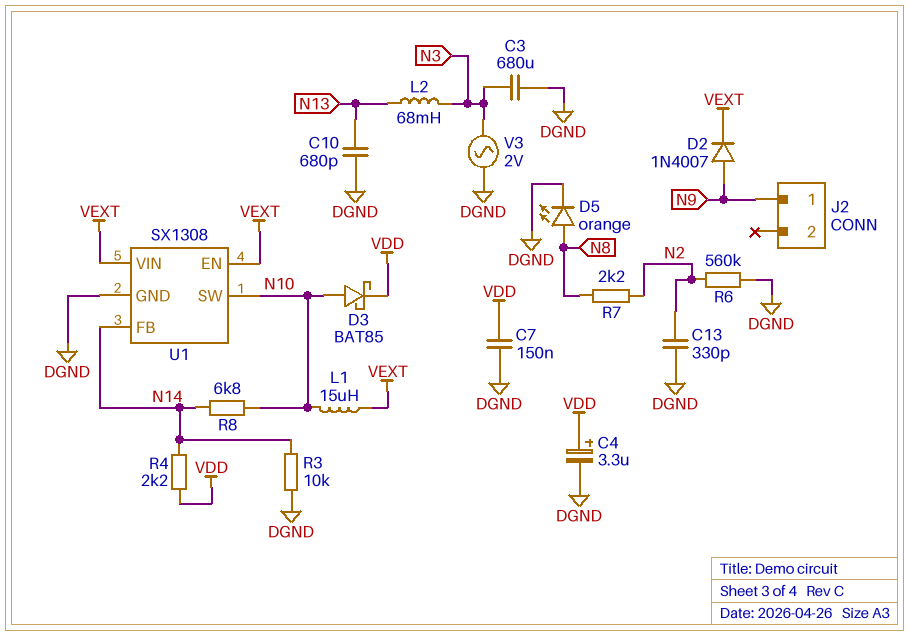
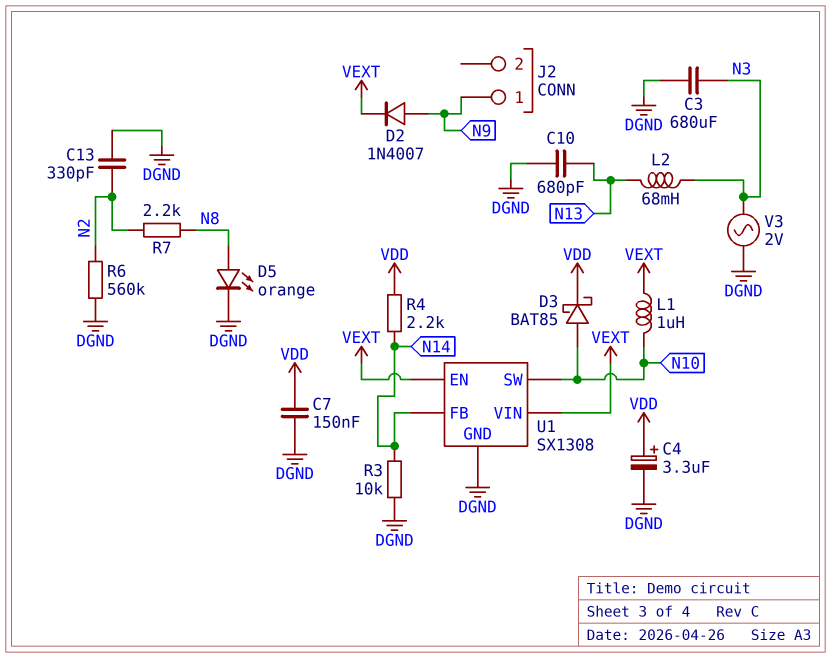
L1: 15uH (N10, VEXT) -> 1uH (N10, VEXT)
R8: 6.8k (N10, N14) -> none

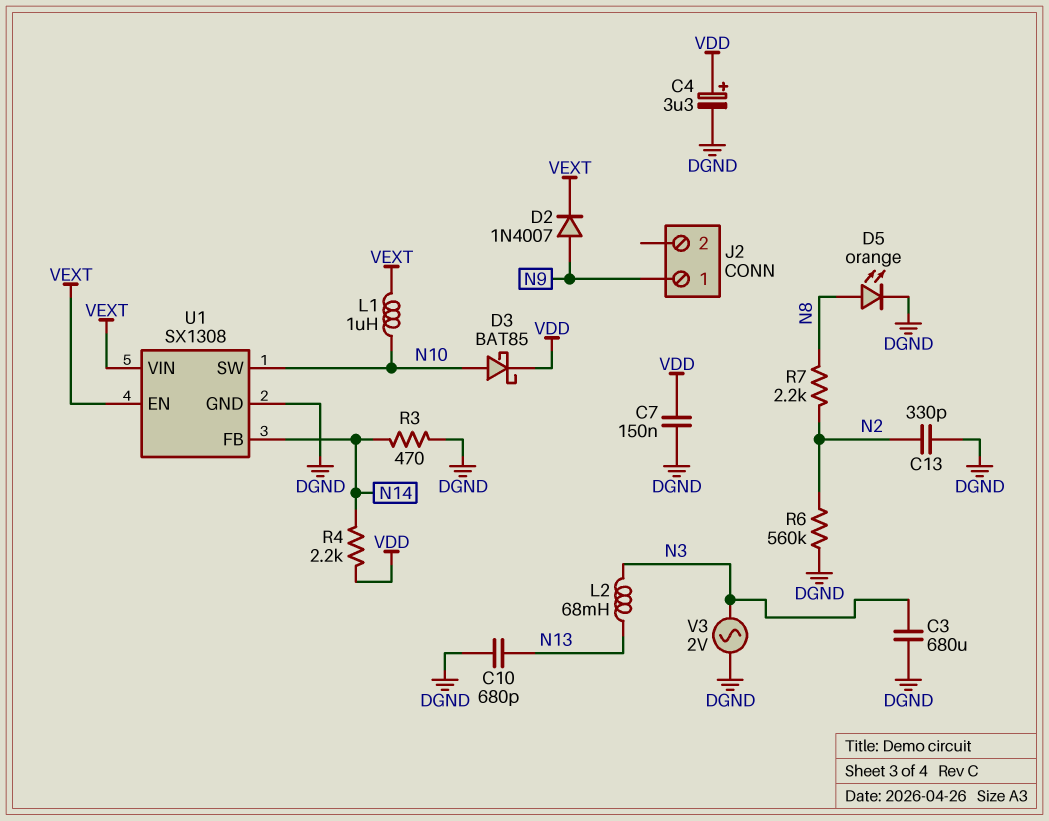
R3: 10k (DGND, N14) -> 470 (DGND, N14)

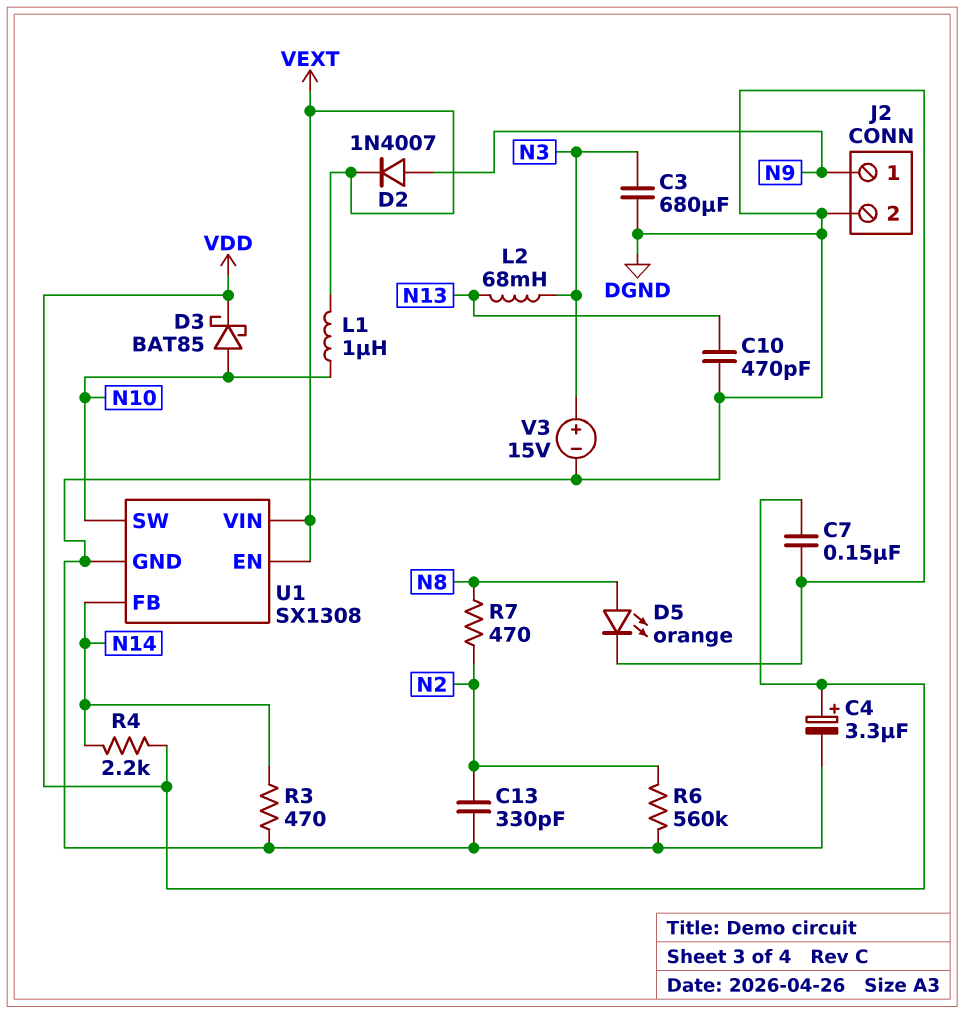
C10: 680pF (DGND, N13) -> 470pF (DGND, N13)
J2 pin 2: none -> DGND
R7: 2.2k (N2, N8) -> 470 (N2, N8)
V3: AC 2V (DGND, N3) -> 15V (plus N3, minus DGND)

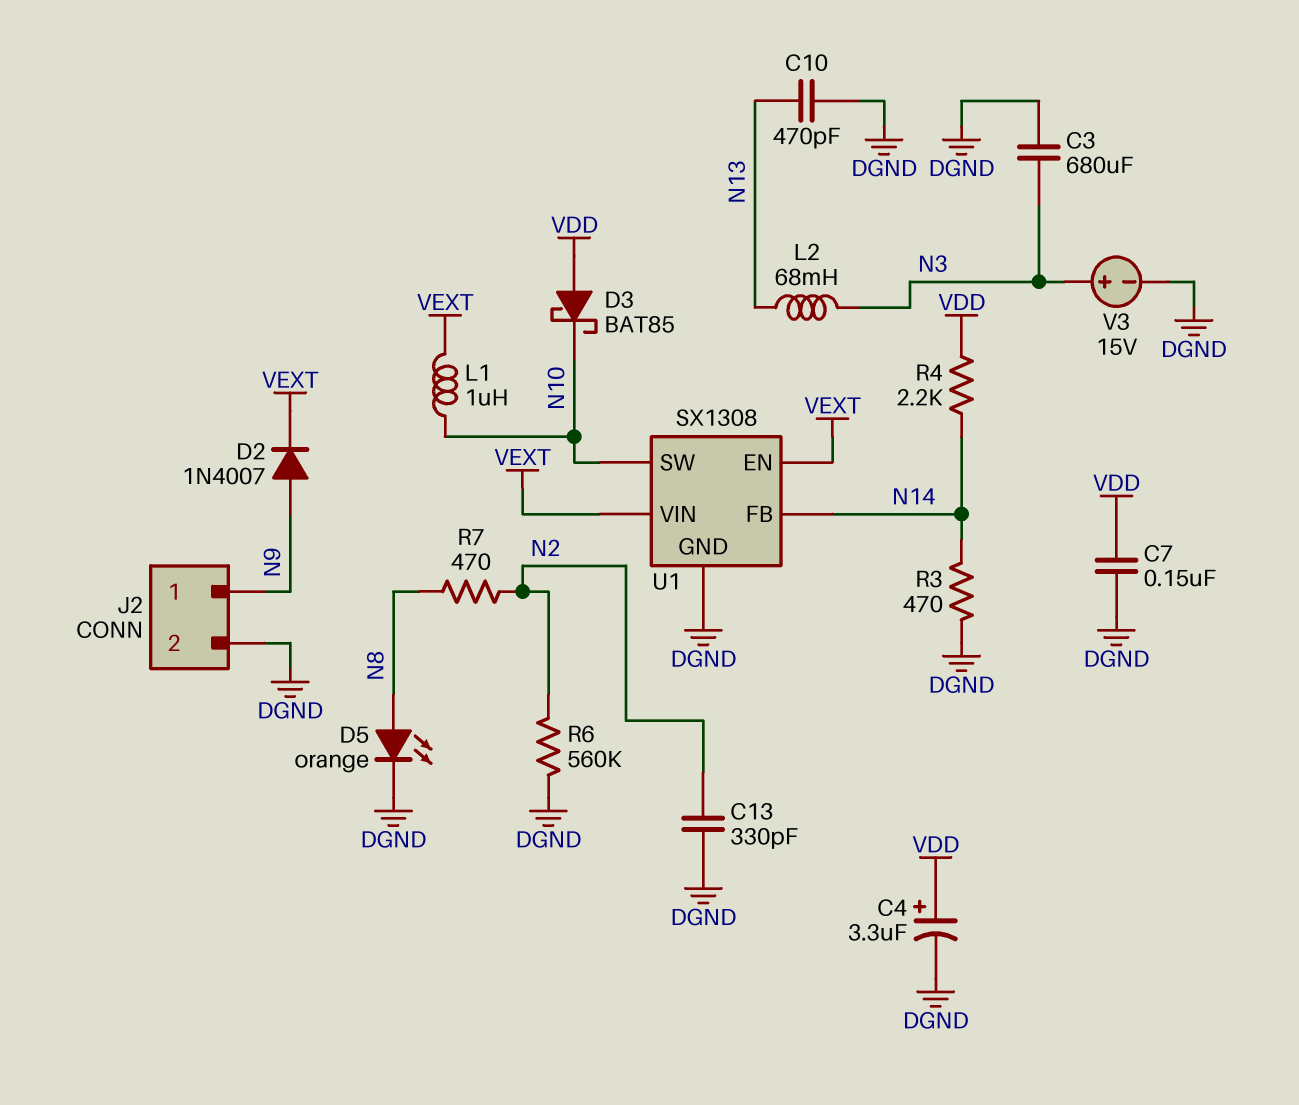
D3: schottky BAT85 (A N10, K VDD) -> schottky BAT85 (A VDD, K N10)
+--
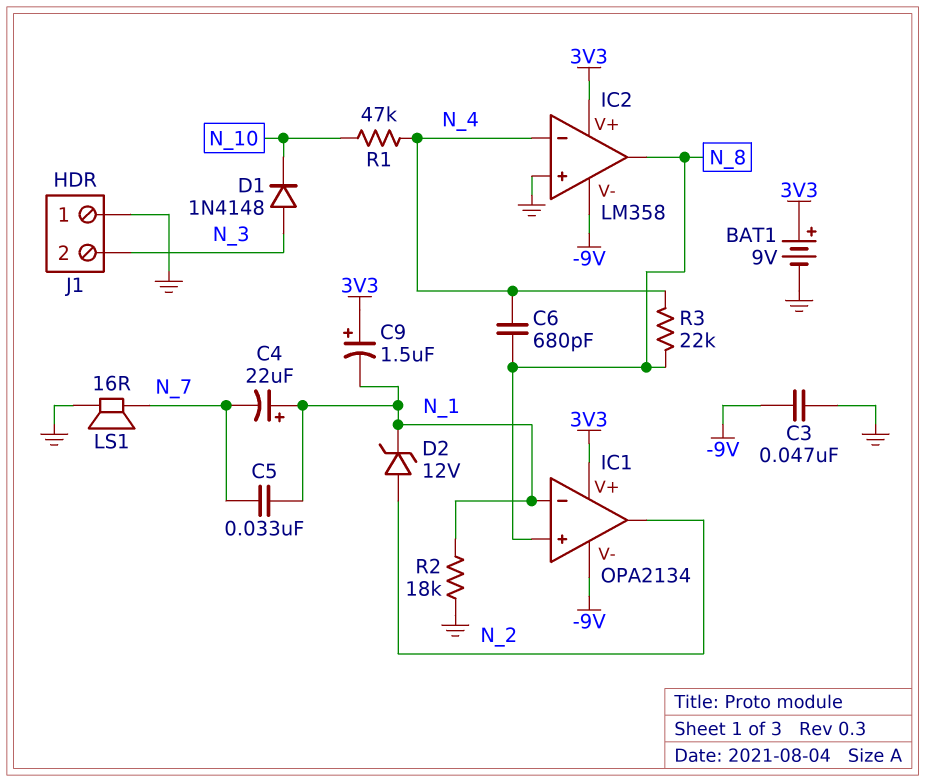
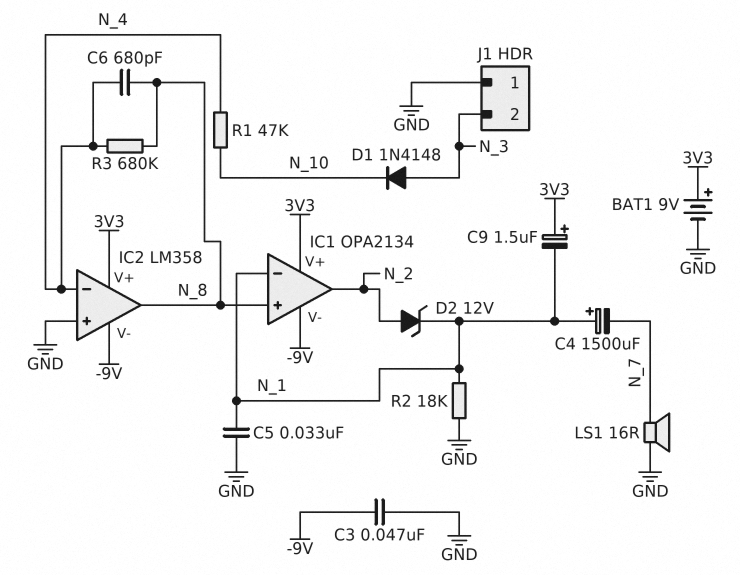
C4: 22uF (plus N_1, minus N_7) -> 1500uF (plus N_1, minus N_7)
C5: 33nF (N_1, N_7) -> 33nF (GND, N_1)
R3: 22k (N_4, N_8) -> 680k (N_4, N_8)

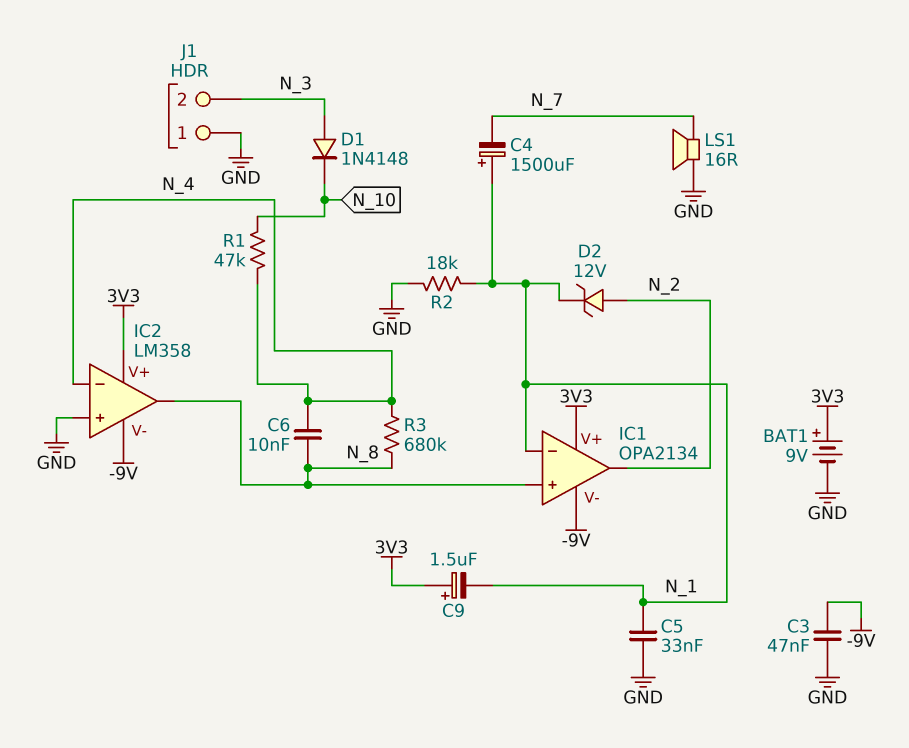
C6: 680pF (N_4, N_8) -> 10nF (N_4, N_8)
+--
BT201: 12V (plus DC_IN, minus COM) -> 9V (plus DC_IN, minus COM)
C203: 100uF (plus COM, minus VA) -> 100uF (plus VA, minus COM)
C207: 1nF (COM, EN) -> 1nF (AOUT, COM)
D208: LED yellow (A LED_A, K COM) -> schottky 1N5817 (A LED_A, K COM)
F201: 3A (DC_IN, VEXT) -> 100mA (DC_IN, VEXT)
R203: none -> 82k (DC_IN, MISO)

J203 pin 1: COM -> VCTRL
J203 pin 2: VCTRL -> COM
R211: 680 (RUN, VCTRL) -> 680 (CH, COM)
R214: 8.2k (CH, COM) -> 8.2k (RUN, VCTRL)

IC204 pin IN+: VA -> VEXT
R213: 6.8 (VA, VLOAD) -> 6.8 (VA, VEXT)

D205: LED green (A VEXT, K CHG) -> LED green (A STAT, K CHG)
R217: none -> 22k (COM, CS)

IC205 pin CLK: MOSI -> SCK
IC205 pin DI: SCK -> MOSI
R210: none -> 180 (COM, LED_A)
+--
What you should do ▸ Everything from the line with "F201: 3A (DC_IN, VEXT) -> 100mA (DC_IN, VEXT)" through the line with "R210: none -> 180 (COM, LED_A)" in the listing above must be retyped exactly, with nothing added.

Task result ▸
F201: 3A (DC_IN, VEXT) -> 100mA (DC_IN, VEXT)
R203: none -> 82k (DC_IN, MISO)

J203 pin 1: COM -> VCTRL
J203 pin 2: VCTRL -> COM
R211: 680 (RUN, VCTRL) -> 680 (CH, COM)
R214: 8.2k (CH, COM) -> 8.2k (RUN, VCTRL)

IC204 pin IN+: VA -> VEXT
R213: 6.8 (VA, VLOAD) -> 6.8 (VA, VEXT)

D205: LED green (A VEXT, K CHG) -> LED green (A STAT, K CHG)
R217: none -> 22k (COM, CS)

IC205 pin CLK: MOSI -> SCK
IC205 pin DI: SCK -> MOSI
R210: none -> 180 (COM, LED_A)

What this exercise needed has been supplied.